▶ _WORK ORDER_: Return each line of the data below verbatim; pictures are to be left out.

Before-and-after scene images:
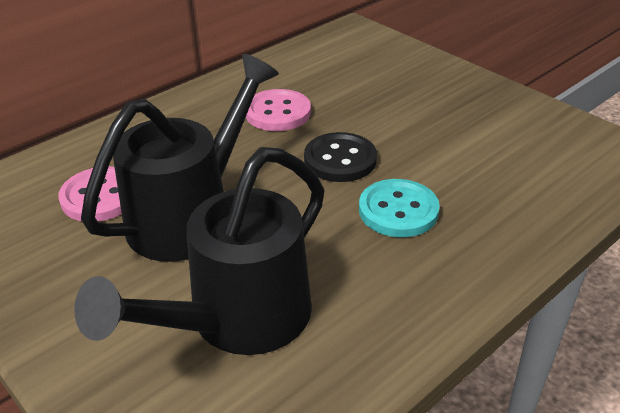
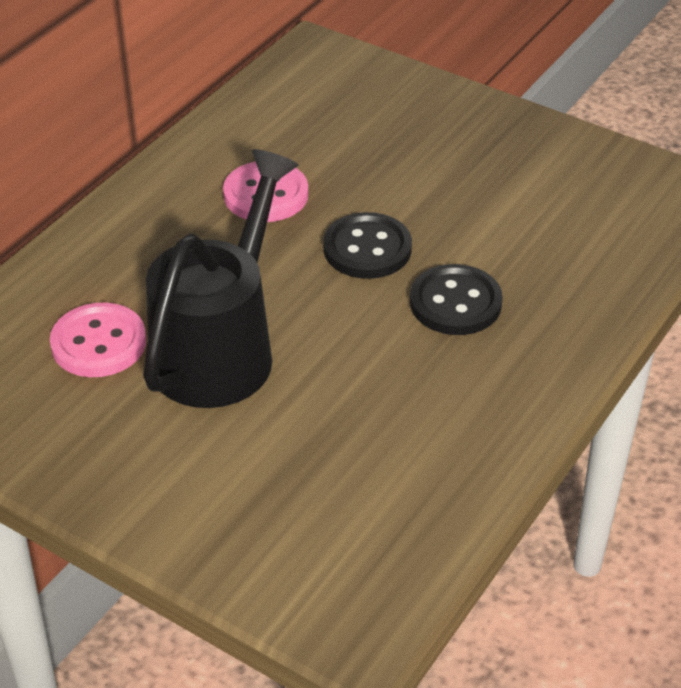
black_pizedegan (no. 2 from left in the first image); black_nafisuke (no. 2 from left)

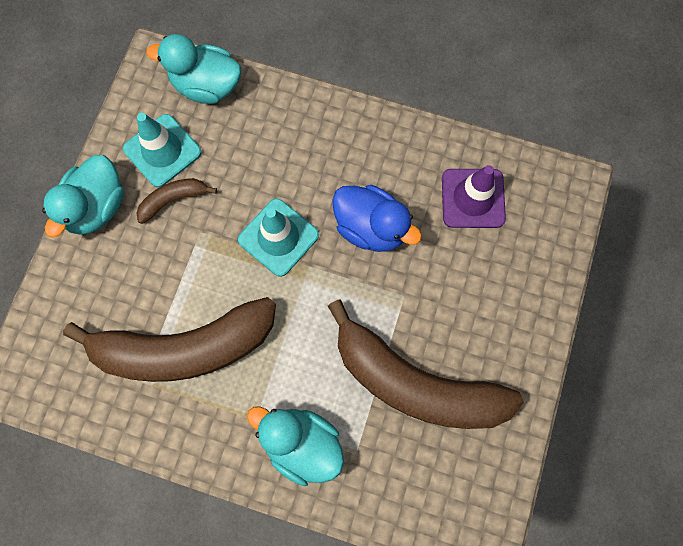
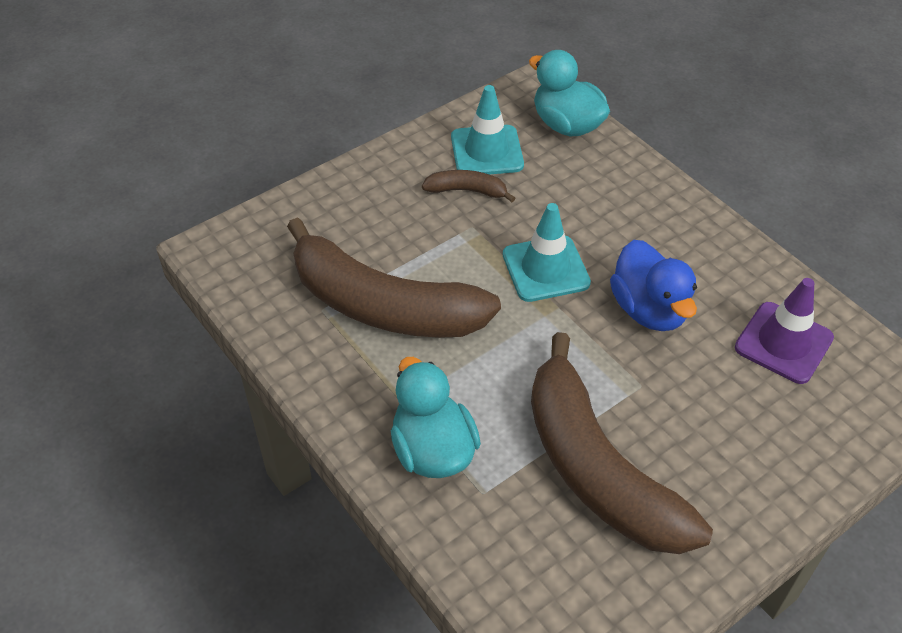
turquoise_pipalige (no. 1 from left in the first image)

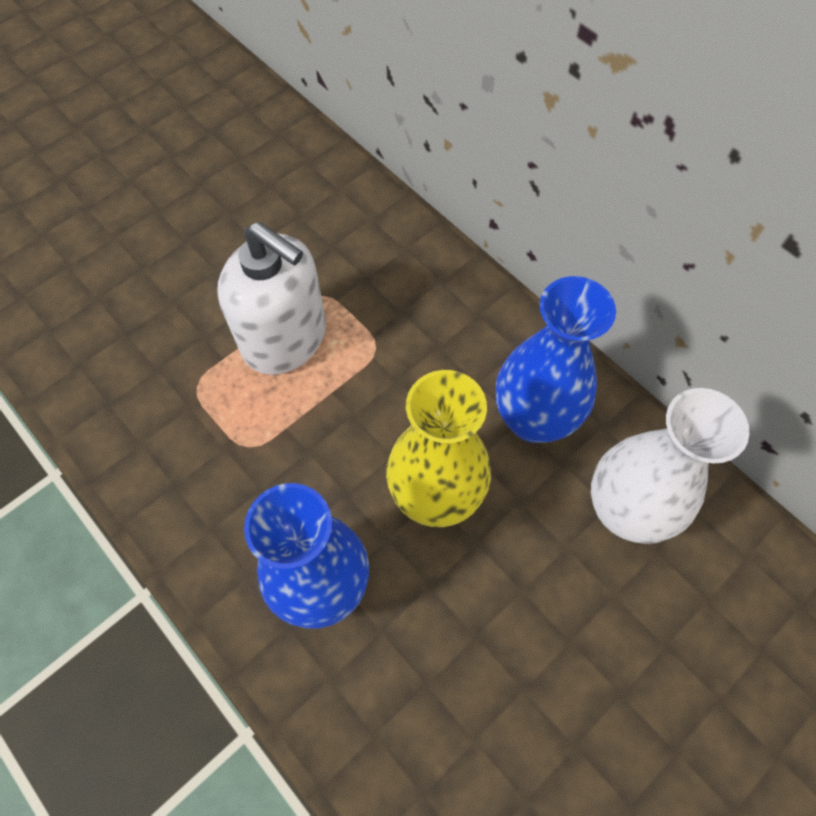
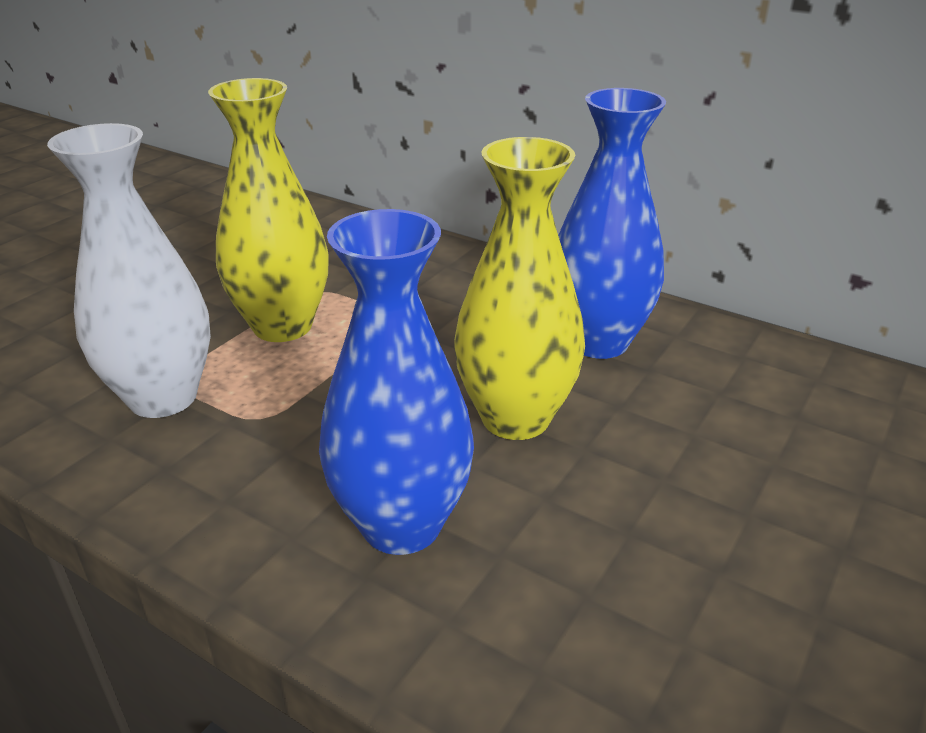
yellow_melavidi (no. 1 from left); white_melavidi

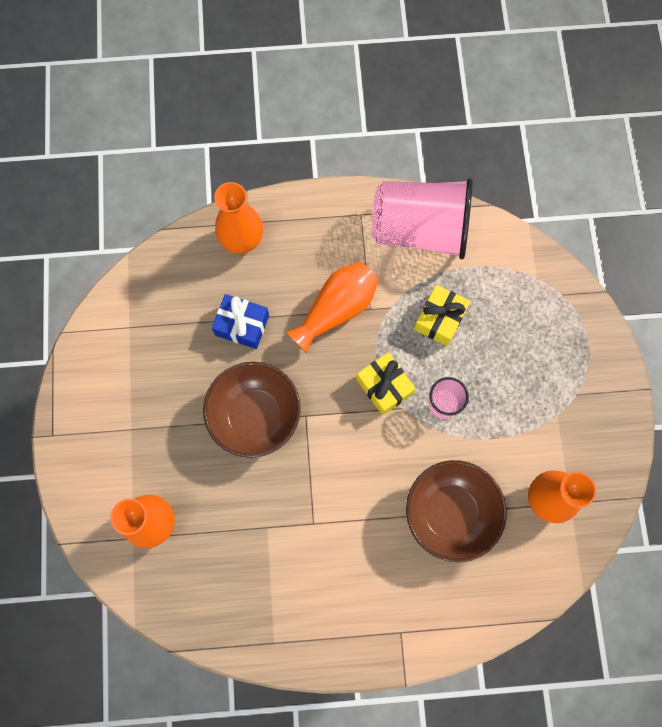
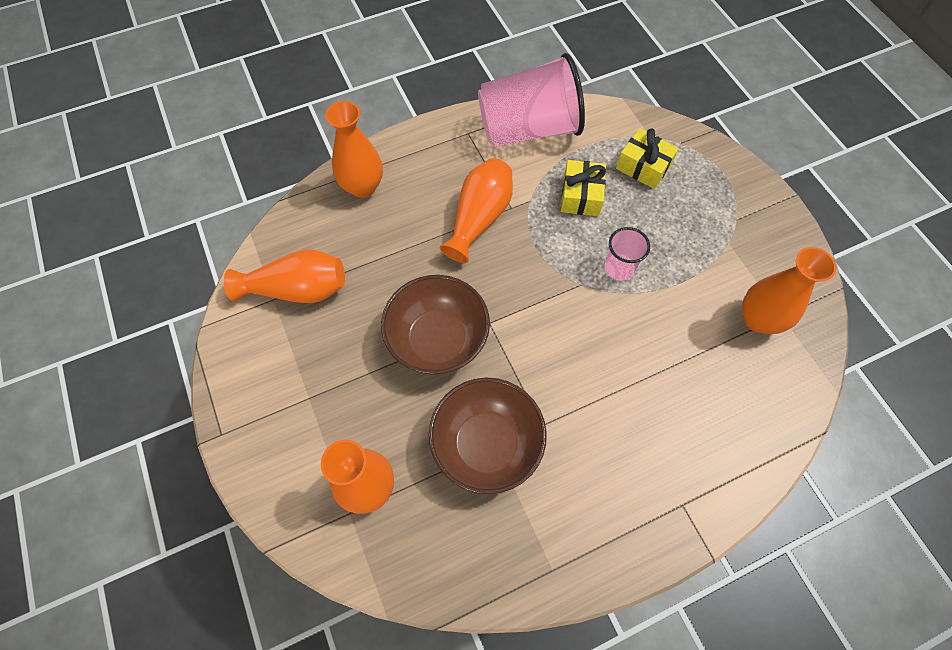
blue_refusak; yellow_refusak (no. 2 from left); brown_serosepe (no. 2 from left); orange_melavidi (no. 1 from left)

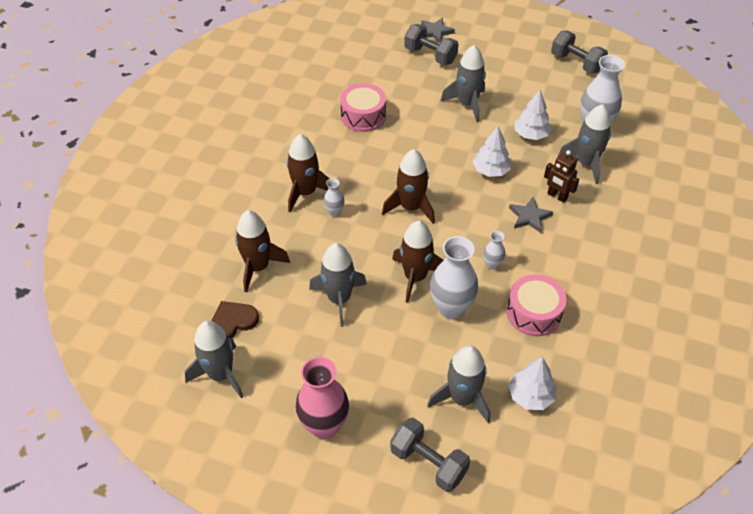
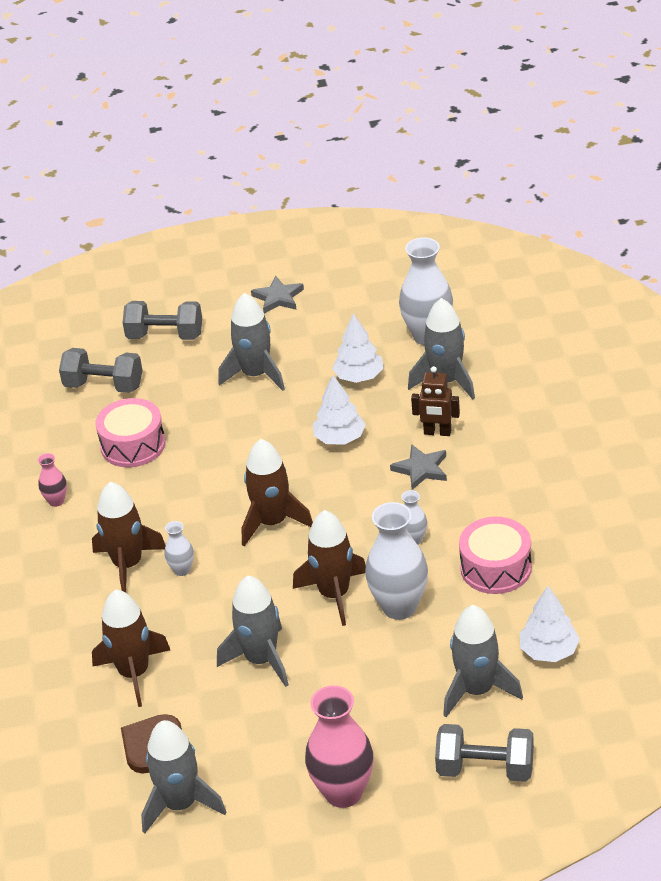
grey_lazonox (no. 1 from left); grey_nudemapox (no. 1 from left); pink_melavidi (no. 1 from left)

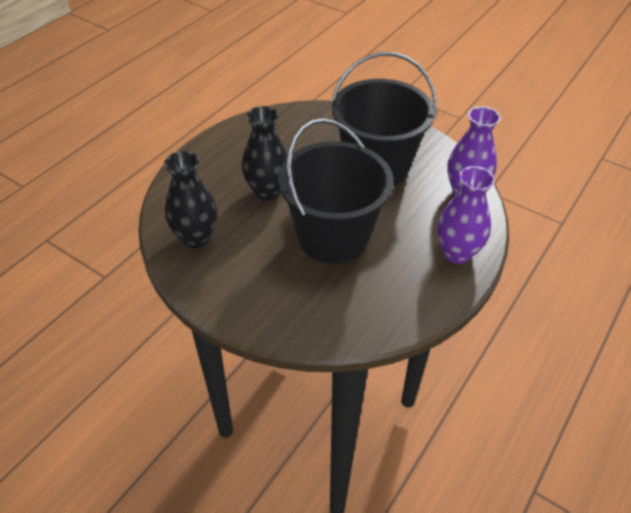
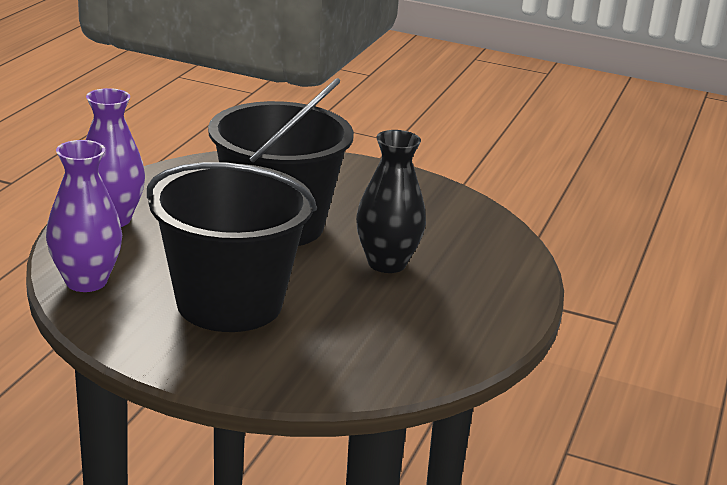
black_melavidi (no. 1 from left in the first image)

▶ _RESULT OF THE TASK_:
black_pizedegan (no. 2 from left in the first image); black_nafisuke (no. 2 from left)

turquoise_pipalige (no. 1 from left in the first image)

yellow_melavidi (no. 1 from left); white_melavidi

blue_refusak; yellow_refusak (no. 2 from left); brown_serosepe (no. 2 from left); orange_melavidi (no. 1 from left)

grey_lazonox (no. 1 from left); grey_nudemapox (no. 1 from left); pink_melavidi (no. 1 from left)

black_melavidi (no. 1 from left in the first image)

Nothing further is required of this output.